Exercise:
Present the items as a Markdown table with columns headed Row and Entry, starting at the line containing "green star at (1315, 56): rotated" and continuing through the line containing "purple semicircle at", with blank lines omitted.

== Data rows ==

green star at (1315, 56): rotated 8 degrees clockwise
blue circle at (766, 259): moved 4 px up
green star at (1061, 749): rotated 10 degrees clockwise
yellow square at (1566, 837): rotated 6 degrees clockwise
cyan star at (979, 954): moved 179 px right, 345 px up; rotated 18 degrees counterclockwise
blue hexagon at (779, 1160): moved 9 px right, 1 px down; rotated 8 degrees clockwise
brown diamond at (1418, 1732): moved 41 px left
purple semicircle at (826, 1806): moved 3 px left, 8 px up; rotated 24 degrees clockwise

===
== Data rows ==

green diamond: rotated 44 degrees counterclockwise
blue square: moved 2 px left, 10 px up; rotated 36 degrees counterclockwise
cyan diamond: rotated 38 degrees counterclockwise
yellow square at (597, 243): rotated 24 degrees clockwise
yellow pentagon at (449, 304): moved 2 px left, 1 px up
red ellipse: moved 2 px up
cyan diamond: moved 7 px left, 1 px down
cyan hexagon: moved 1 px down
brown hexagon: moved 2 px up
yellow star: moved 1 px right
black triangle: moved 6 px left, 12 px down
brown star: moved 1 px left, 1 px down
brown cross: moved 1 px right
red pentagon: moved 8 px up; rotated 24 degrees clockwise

===
== Data rows ==

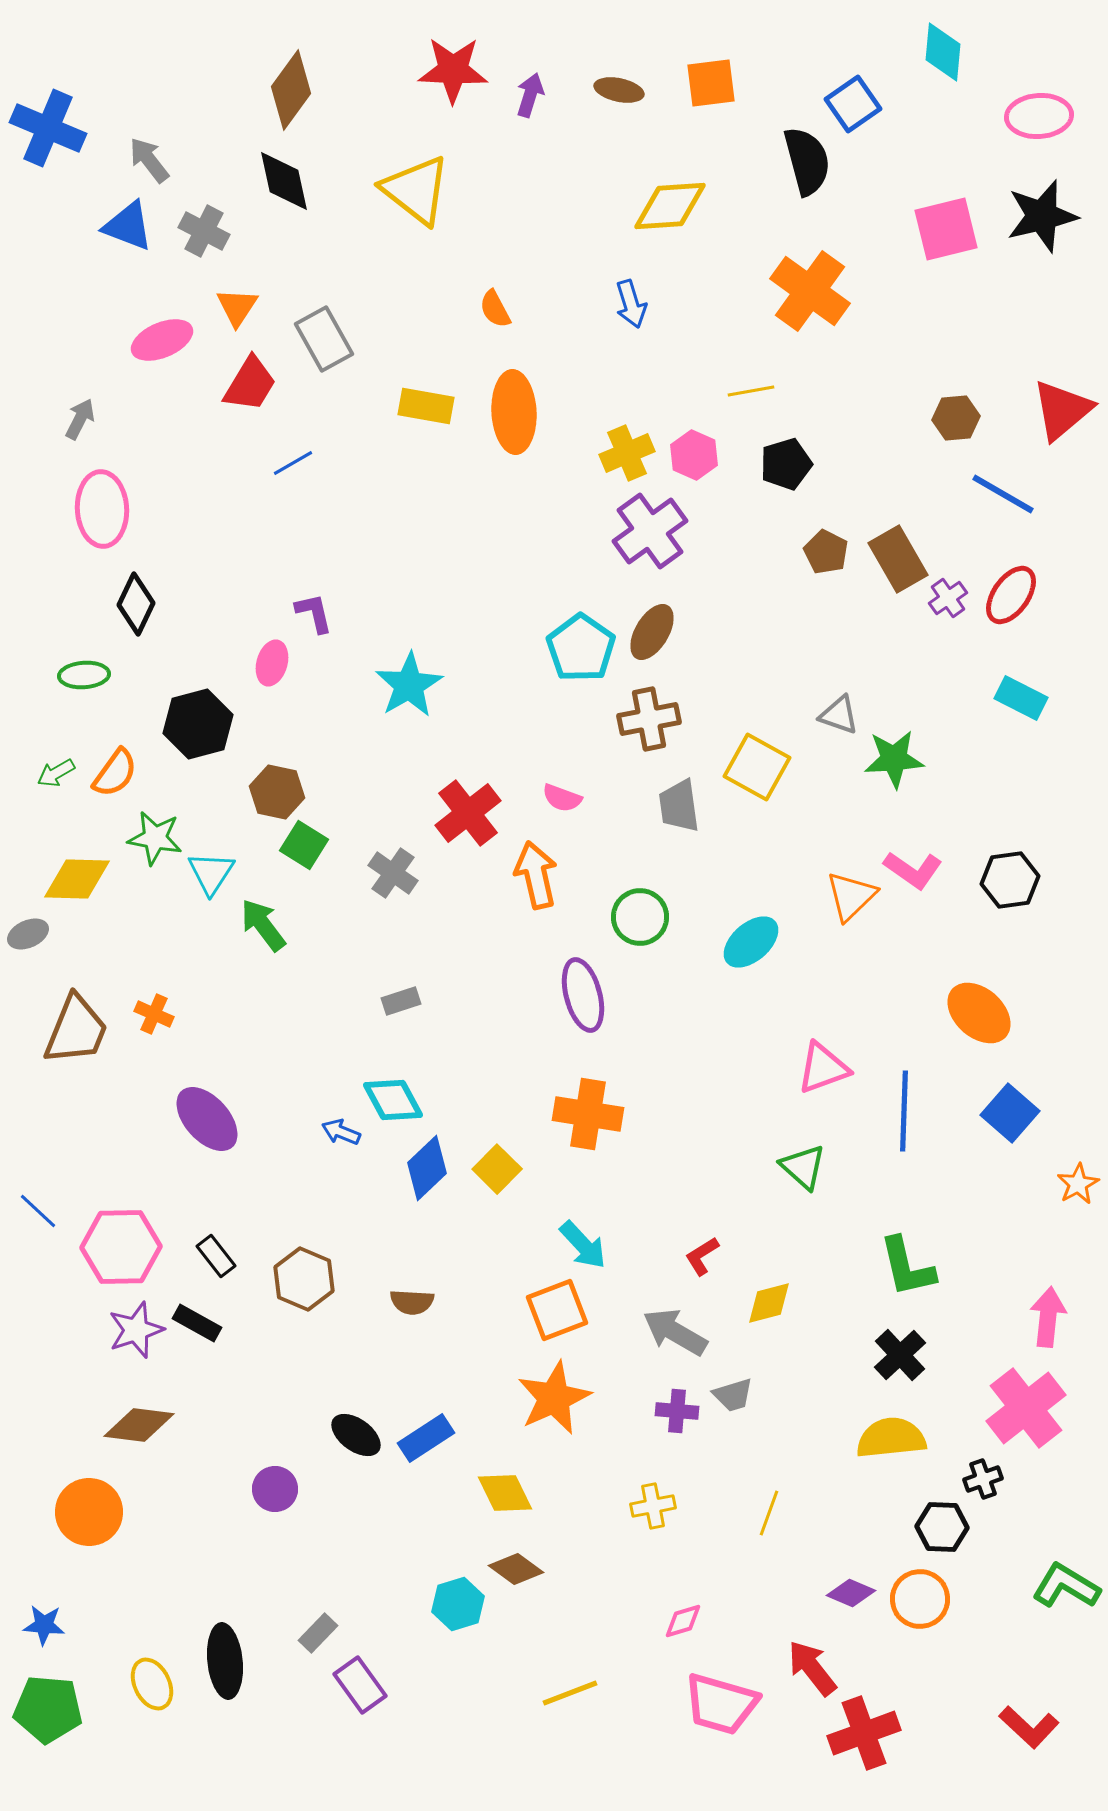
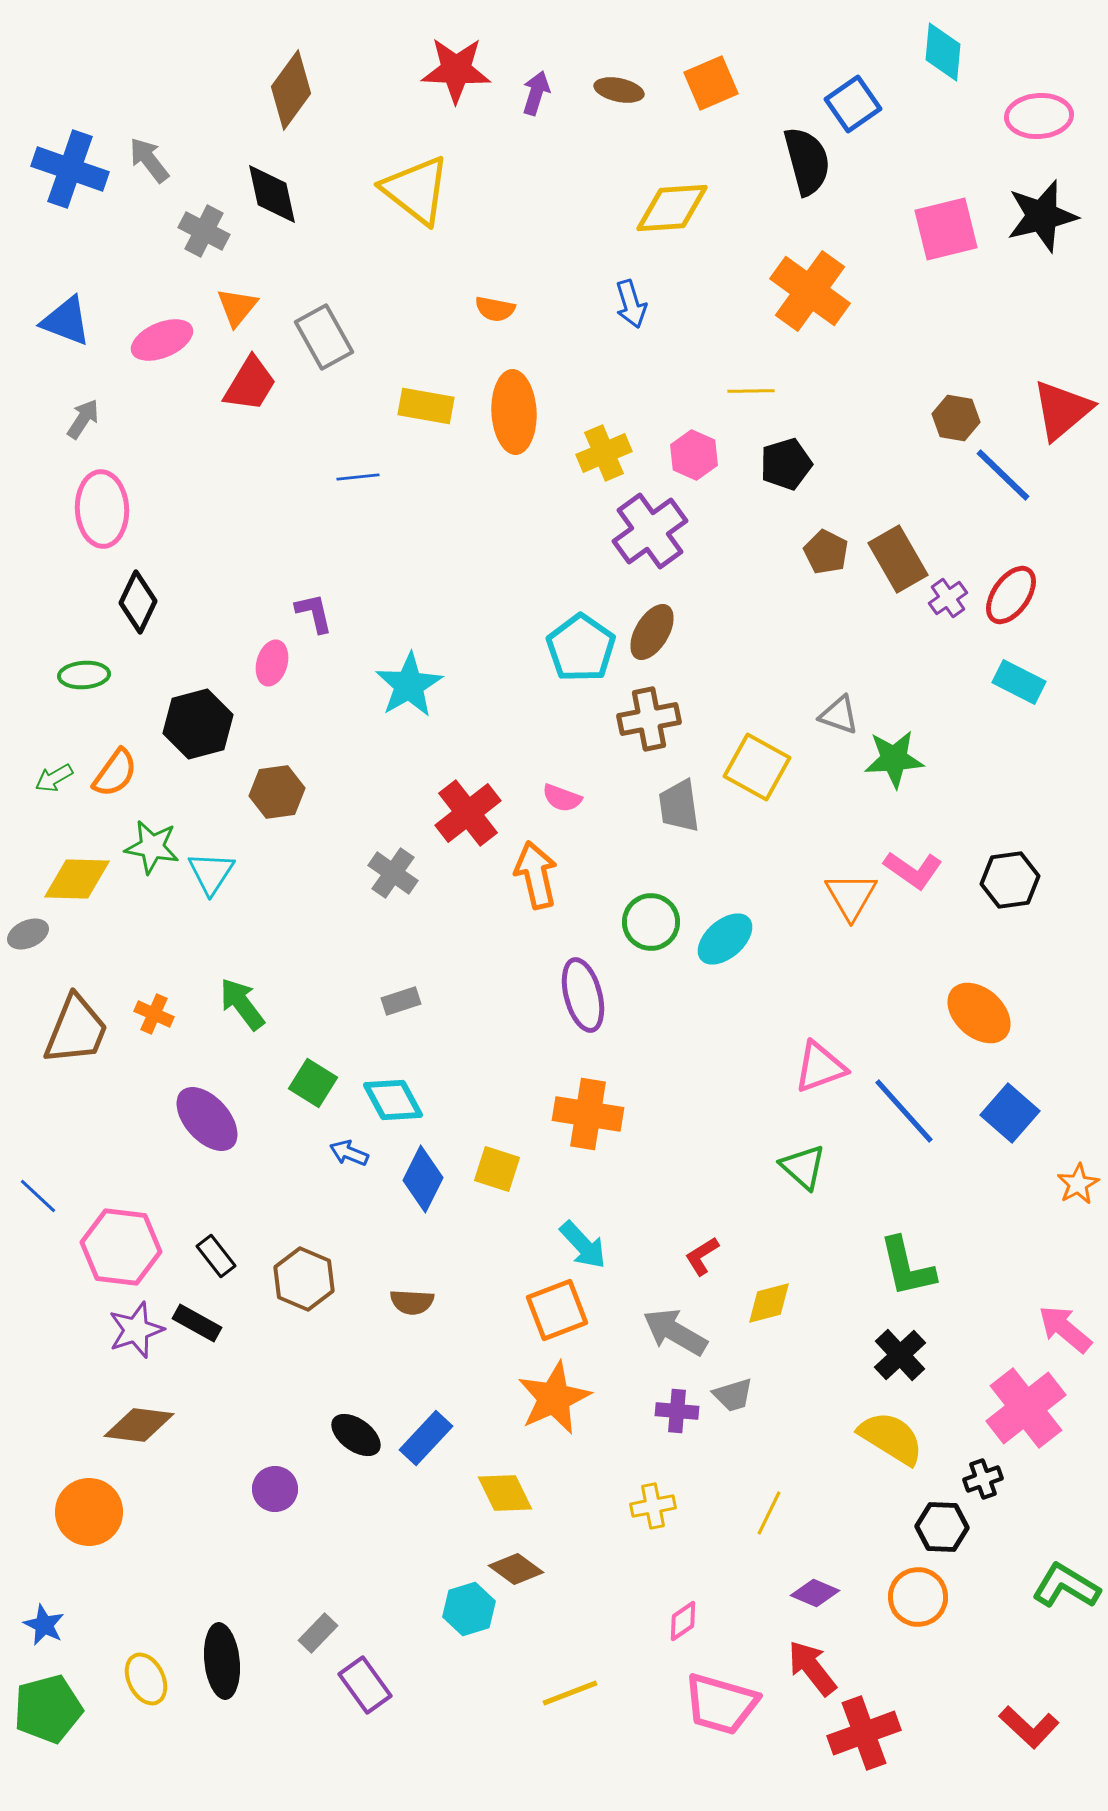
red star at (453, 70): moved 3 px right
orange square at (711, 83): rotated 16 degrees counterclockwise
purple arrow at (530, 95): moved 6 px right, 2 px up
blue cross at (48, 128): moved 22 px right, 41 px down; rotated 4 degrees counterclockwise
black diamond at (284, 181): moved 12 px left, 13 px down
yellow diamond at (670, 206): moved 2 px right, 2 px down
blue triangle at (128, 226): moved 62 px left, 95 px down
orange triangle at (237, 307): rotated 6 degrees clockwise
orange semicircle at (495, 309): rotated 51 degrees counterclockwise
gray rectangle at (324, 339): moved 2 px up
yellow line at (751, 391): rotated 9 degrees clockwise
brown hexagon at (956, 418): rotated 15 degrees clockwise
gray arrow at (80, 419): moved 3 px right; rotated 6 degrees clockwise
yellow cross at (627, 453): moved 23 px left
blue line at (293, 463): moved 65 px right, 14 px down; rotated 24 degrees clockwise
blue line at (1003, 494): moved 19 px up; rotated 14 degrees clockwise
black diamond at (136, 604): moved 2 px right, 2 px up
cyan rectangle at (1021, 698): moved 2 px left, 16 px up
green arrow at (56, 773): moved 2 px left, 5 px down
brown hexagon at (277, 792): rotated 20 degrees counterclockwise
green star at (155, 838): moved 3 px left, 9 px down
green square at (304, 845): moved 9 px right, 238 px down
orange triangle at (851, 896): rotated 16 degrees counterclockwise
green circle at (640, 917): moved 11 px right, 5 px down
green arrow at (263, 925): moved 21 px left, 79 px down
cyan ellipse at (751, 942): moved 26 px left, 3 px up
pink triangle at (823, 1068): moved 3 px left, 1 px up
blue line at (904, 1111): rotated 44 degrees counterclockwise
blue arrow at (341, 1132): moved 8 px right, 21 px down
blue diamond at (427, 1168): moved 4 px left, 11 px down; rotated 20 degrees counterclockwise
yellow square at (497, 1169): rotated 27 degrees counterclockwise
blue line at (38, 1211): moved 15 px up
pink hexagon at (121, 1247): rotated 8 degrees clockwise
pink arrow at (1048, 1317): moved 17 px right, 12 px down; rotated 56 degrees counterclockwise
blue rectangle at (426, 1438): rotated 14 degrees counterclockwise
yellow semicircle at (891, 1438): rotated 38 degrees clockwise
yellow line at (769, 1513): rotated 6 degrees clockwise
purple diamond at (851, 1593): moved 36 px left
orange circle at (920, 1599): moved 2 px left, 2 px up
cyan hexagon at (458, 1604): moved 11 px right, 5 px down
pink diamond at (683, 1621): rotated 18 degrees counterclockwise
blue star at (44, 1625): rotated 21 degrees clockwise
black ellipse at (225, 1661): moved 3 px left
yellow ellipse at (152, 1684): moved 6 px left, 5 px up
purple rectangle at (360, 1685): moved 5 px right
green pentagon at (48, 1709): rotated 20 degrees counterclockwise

===

Answer:
| Row | Entry |
|---|---|
| 1 | green star at (1315, 56): rotated 8 degrees clockwise |
| 2 | blue circle at (766, 259): moved 4 px up |
| 3 | green star at (1061, 749): rotated 10 degrees clockwise |
| 4 | yellow square at (1566, 837): rotated 6 degrees clockwise |
| 5 | cyan star at (979, 954): moved 179 px right, 345 px up; rotated 18 degrees counterclockwise |
| 6 | blue hexagon at (779, 1160): moved 9 px right, 1 px down; rotated 8 degrees clockwise |
| 7 | brown diamond at (1418, 1732): moved 41 px left |
| 8 | purple semicircle at (826, 1806): moved 3 px left, 8 px up; rotated 24 degrees clockwise |